== Segment start ==

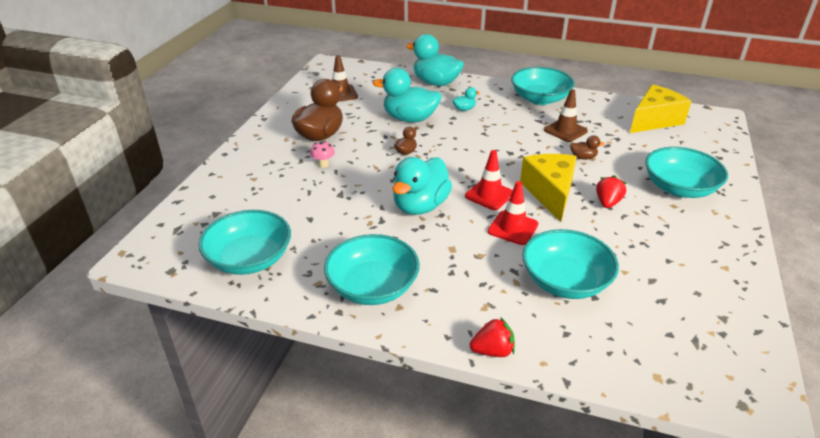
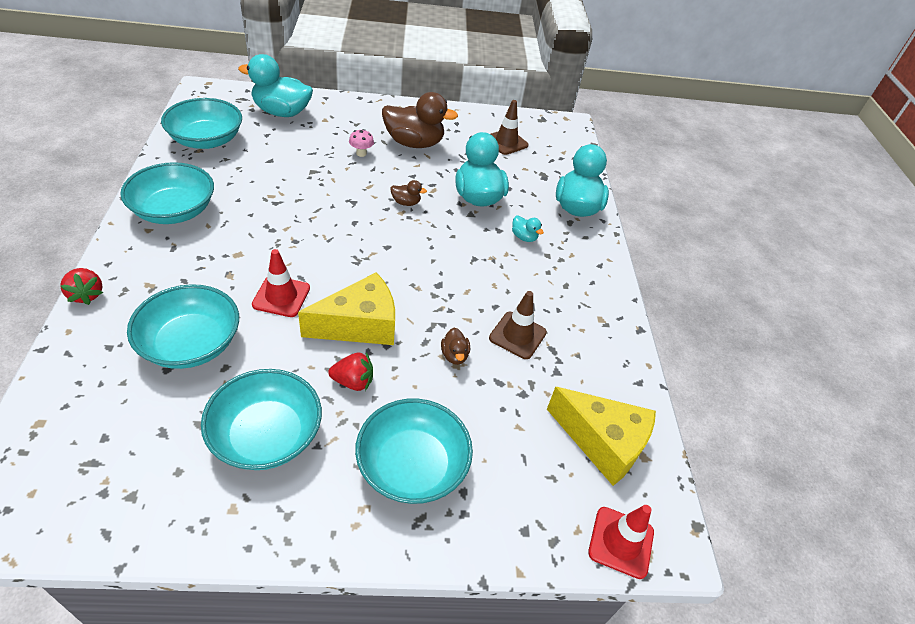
camera: 65 degrees right, 10 degrees up
(420, 206) = (306, 224): turquoise duck -> turquoise duck (282, 112)
(489, 195) = (340, 273): red traffic cone -> red traffic cone (621, 542)
(540, 99) = (593, 305): turquoise bowl -> turquoise bowl (266, 435)

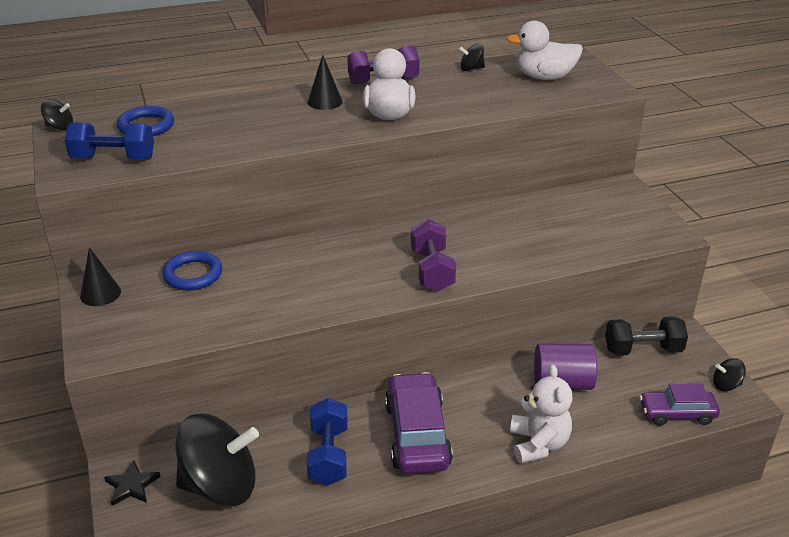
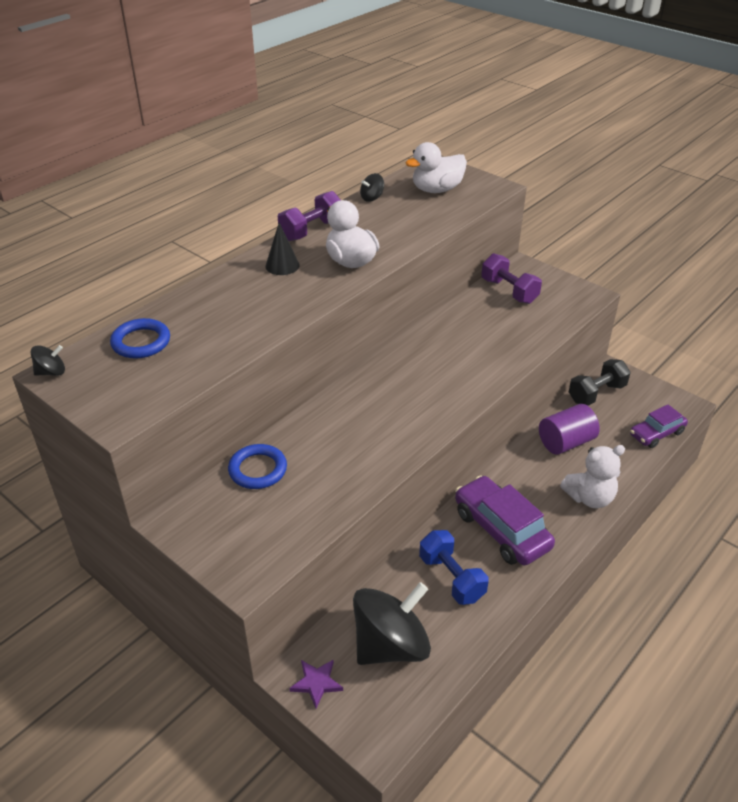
camera: 30 degrees left, 5 degrees up
(100, 293) = (189, 522): black cone -> none
(113, 159) = (147, 386): blue dumbbell -> none
(132, 485) = (316, 683): black star -> purple star
(432, 270) = (451, 388): purple dumbbell -> purple dumbbell (509, 291)
(538, 444) = (589, 498): white teddy bear -> white teddy bear turned 105 degrees clockwise
(726, 385) = (668, 399): black spinning top -> none

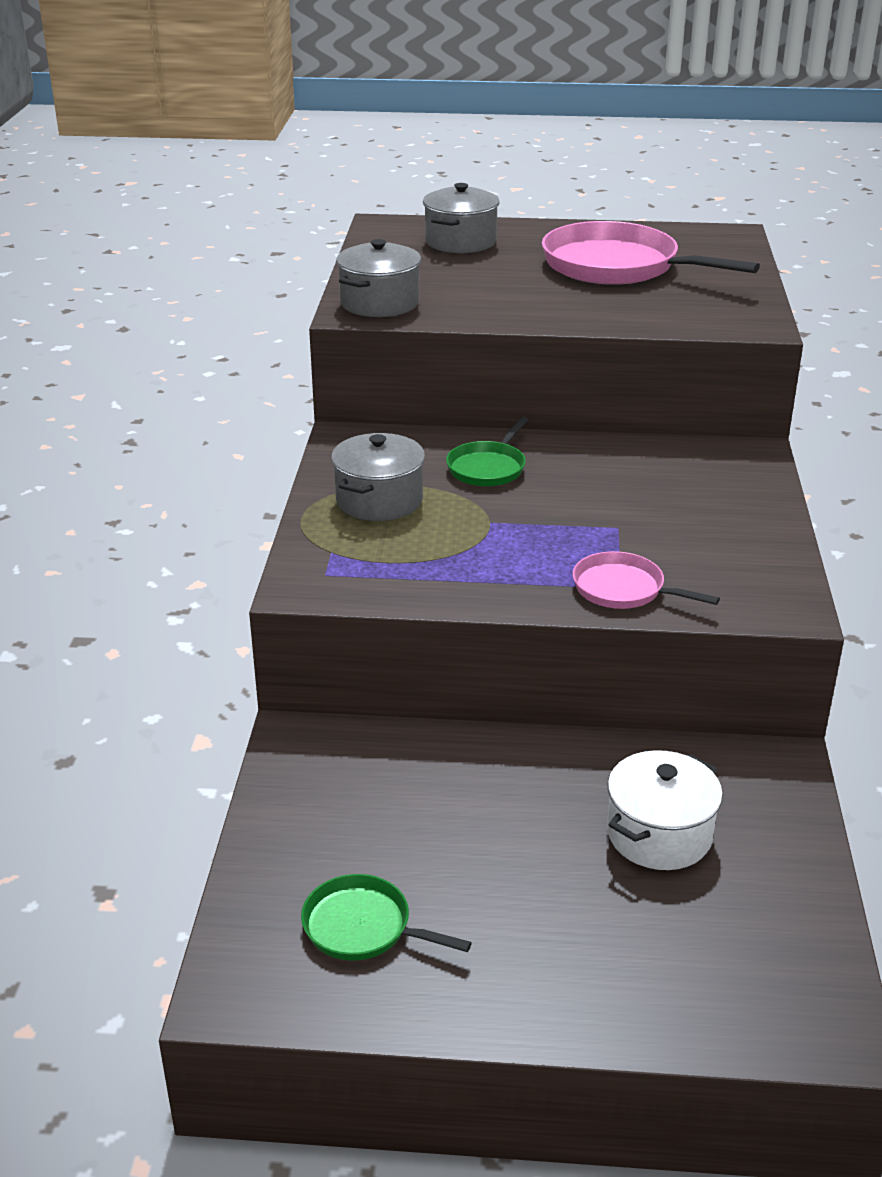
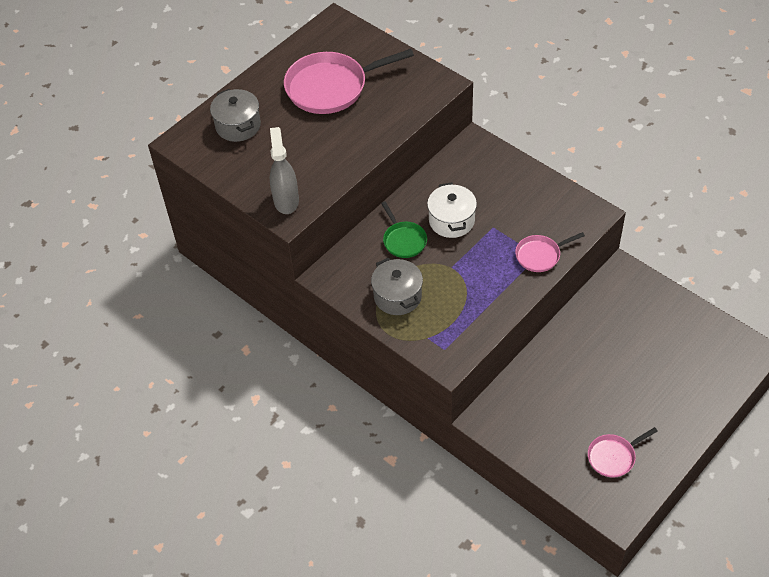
camera: 50 degrees left, 20 degrees up
(363, 927) = (613, 457): green pan -> pink pan
(379, 303) = (286, 200): grey pot -> grey spray bottle
(659, 834) = (632, 335): white pot -> white pot (451, 221)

== Segment end ==

### Your task
How many lines in the material contain the string "turquoise"? Give the number alone.

### Answer for this exercise
2